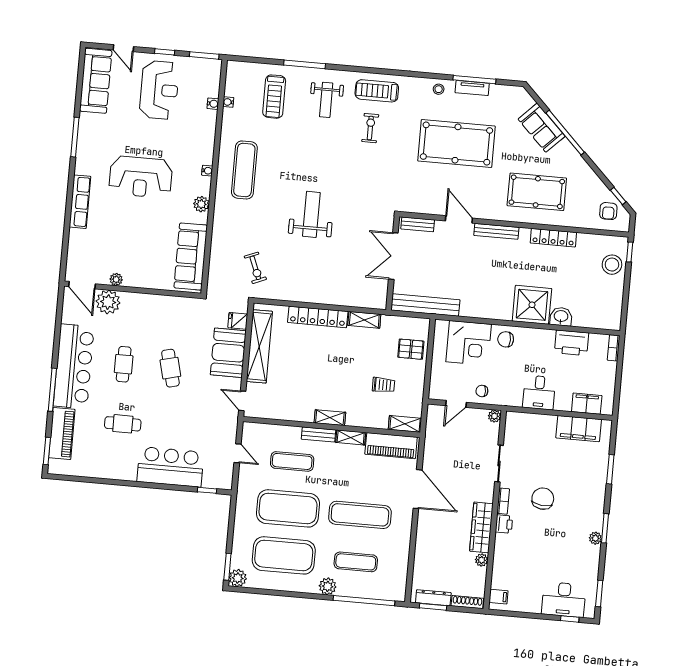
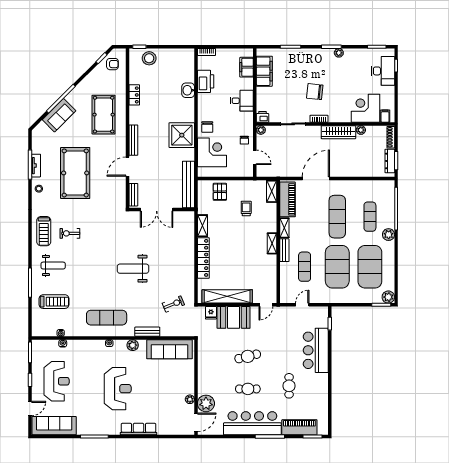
reception desk: (159, 90) -> (57, 381), turned 90
bench: (219, 227) -> (147, 332), added
locker: (553, 238) -> (134, 95), width x0.66
shower: (532, 305) -> (182, 135), moved
printer: (504, 524) -> (262, 117), moved
corner desk: (512, 569) -> (365, 108), added

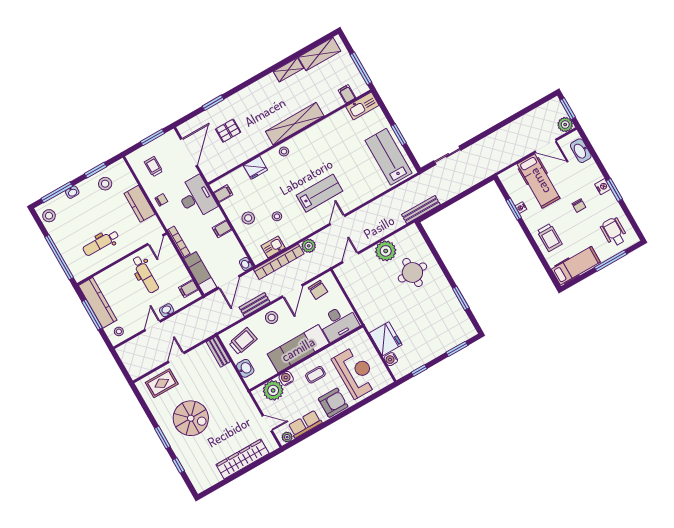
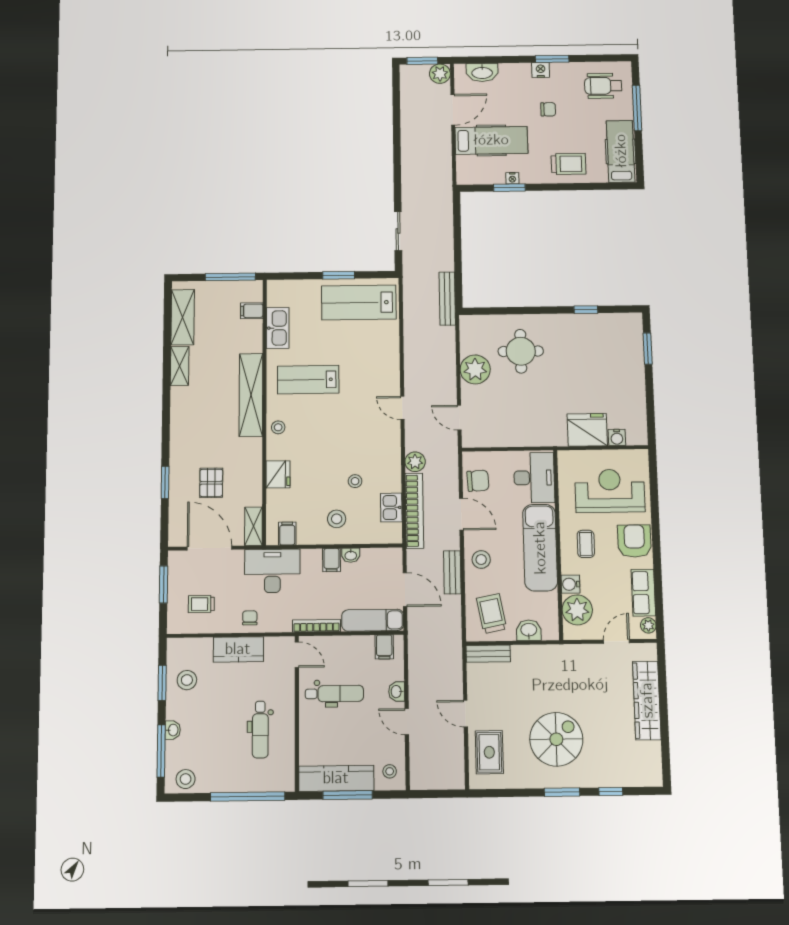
kitchen sink: (362, 106) -> (278, 328), moved
shelving: (216, 171) -> (253, 526), added
lab bench: (320, 193) -> (308, 380), moved, turned -90
washbasin: (246, 264) -> (351, 555), moved
window: (461, 298) -> (586, 310), width x0.67
window: (419, 370) -> (650, 410), removed

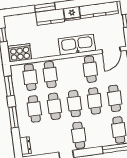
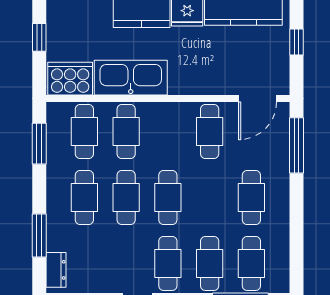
kitchen sink: (77, 45) -> (131, 78), moved
cafe table: (95, 101) -> (210, 263), moved
window: (13, 117) -> (39, 236), moved

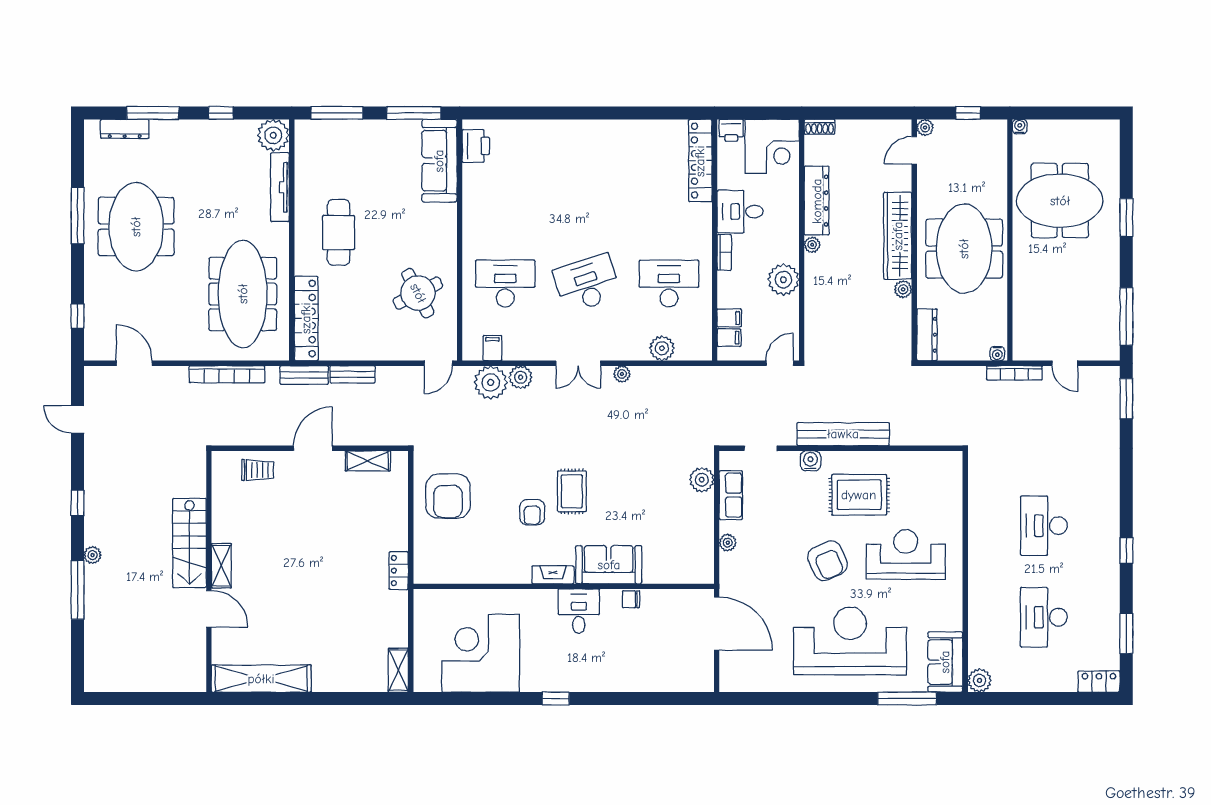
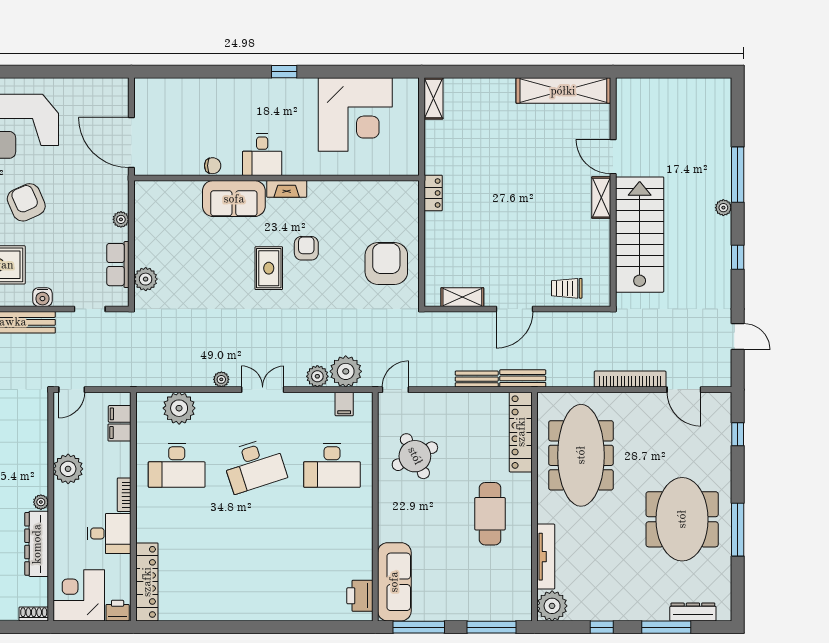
plant: (662, 348) -> (179, 408), width x1.36, depth x1.36
bookcase: (227, 374) -> (630, 379), moved
stairs: (189, 543) -> (640, 235), width x1.36, depth x1.51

▶ [Problem requirements]:
Reproduce every line of the data above, exactly as it stands, but not the pictures.

▶ [Result of the exercise]:
reception desk: (159, 90) -> (57, 381), turned 90
bench: (219, 227) -> (147, 332), added
locker: (553, 238) -> (134, 95), width x0.66
shower: (532, 305) -> (182, 135), moved
printer: (504, 524) -> (262, 117), moved
corner desk: (512, 569) -> (365, 108), added

kitchen sink: (362, 106) -> (278, 328), moved
shelving: (216, 171) -> (253, 526), added
lab bench: (320, 193) -> (308, 380), moved, turned -90
washbasin: (246, 264) -> (351, 555), moved
window: (461, 298) -> (586, 310), width x0.67
window: (419, 370) -> (650, 410), removed

kitchen sink: (77, 45) -> (131, 78), moved
cafe table: (95, 101) -> (210, 263), moved
window: (13, 117) -> (39, 236), moved

plant: (662, 348) -> (179, 408), width x1.36, depth x1.36
bookcase: (227, 374) -> (630, 379), moved
stairs: (189, 543) -> (640, 235), width x1.36, depth x1.51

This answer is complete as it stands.